* _WHAT THIS TASK INVOLVES_
Go through the listing below and output exactly the line with "SW1: button (TRIG, VA) -> switch (TRIG, VA)", the line with "BT101: 12V (plus", and each line between; omit the rest.

═════ TASK INPUT ═════

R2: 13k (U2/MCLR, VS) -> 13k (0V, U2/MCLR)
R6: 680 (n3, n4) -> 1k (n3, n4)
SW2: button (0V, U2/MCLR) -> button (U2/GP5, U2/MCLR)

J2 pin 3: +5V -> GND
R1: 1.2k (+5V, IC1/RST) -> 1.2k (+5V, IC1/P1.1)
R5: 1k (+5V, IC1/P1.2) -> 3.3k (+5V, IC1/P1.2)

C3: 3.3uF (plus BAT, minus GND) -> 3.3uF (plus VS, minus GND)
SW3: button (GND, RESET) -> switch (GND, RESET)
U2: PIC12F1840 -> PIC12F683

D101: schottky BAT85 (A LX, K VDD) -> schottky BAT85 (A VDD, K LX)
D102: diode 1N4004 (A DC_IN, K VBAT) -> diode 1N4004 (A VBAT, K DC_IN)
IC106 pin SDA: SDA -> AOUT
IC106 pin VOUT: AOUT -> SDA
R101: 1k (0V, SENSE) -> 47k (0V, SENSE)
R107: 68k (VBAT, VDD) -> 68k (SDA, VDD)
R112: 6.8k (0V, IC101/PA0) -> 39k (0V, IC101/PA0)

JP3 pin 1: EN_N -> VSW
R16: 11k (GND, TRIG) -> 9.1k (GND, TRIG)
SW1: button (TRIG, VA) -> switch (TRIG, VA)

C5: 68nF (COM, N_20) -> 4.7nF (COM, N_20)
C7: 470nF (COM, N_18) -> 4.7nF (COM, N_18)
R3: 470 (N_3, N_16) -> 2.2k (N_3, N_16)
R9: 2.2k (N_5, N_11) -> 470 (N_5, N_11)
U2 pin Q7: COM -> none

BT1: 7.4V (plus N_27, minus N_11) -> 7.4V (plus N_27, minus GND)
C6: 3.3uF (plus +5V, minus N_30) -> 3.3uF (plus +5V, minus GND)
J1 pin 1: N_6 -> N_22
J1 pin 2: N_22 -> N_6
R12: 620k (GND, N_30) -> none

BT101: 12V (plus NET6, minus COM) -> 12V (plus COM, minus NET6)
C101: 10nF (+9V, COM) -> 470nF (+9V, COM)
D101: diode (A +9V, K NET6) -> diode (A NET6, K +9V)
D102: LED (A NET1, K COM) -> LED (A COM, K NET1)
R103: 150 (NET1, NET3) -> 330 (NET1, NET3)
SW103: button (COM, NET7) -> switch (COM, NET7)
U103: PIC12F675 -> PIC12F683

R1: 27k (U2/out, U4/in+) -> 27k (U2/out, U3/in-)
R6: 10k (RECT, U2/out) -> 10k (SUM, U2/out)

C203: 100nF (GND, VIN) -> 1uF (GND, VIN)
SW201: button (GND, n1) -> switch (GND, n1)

═════

* _EXERCISE OUTPUT_
SW1: button (TRIG, VA) -> switch (TRIG, VA)

C5: 68nF (COM, N_20) -> 4.7nF (COM, N_20)
C7: 470nF (COM, N_18) -> 4.7nF (COM, N_18)
R3: 470 (N_3, N_16) -> 2.2k (N_3, N_16)
R9: 2.2k (N_5, N_11) -> 470 (N_5, N_11)
U2 pin Q7: COM -> none

BT1: 7.4V (plus N_27, minus N_11) -> 7.4V (plus N_27, minus GND)
C6: 3.3uF (plus +5V, minus N_30) -> 3.3uF (plus +5V, minus GND)
J1 pin 1: N_6 -> N_22
J1 pin 2: N_22 -> N_6
R12: 620k (GND, N_30) -> none

BT101: 12V (plus NET6, minus COM) -> 12V (plus COM, minus NET6)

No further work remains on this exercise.